→ **RECORD EXTRACTS**
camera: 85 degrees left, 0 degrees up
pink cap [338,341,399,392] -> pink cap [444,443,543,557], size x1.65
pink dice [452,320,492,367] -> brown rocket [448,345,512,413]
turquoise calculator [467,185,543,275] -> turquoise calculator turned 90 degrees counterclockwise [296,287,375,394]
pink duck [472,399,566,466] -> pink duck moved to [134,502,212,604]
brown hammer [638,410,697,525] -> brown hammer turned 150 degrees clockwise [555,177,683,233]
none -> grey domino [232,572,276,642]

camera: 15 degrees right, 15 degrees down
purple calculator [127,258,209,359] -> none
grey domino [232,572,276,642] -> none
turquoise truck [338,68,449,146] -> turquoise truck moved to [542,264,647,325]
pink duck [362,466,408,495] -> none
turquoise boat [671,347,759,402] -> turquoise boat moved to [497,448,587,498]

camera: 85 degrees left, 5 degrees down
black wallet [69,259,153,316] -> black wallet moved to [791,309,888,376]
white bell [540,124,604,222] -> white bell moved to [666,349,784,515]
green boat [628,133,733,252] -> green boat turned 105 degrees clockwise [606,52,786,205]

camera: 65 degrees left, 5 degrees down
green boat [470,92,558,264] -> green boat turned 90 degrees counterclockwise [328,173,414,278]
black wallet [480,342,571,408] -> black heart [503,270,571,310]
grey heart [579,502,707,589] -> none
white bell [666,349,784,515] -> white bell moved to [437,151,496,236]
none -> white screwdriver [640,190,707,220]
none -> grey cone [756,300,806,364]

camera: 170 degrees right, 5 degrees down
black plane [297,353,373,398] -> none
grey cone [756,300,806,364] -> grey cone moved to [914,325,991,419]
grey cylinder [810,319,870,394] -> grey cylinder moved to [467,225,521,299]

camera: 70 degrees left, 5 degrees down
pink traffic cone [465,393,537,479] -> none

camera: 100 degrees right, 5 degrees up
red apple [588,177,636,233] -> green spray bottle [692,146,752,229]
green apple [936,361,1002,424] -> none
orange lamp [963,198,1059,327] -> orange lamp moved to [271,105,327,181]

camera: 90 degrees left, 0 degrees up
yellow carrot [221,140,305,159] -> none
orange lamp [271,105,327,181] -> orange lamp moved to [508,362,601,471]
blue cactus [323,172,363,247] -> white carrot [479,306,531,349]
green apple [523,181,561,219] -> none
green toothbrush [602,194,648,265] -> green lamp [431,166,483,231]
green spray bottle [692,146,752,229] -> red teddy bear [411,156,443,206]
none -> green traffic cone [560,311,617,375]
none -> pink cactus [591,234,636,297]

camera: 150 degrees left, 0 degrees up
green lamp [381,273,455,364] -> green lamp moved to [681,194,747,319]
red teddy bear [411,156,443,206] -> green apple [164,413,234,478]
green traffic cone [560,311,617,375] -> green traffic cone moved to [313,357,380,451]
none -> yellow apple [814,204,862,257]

→ **WHAT TO PRODUCE**
Write out the records above exactly, from the opening line to the line with "camera: 15 degrees right, 15 degrees down", including both, with nothing added.

→ **RESULT FOR THIS EXERCISE**
camera: 85 degrees left, 0 degrees up
pink cap [338,341,399,392] -> pink cap [444,443,543,557], size x1.65
pink dice [452,320,492,367] -> brown rocket [448,345,512,413]
turquoise calculator [467,185,543,275] -> turquoise calculator turned 90 degrees counterclockwise [296,287,375,394]
pink duck [472,399,566,466] -> pink duck moved to [134,502,212,604]
brown hammer [638,410,697,525] -> brown hammer turned 150 degrees clockwise [555,177,683,233]
none -> grey domino [232,572,276,642]

camera: 15 degrees right, 15 degrees down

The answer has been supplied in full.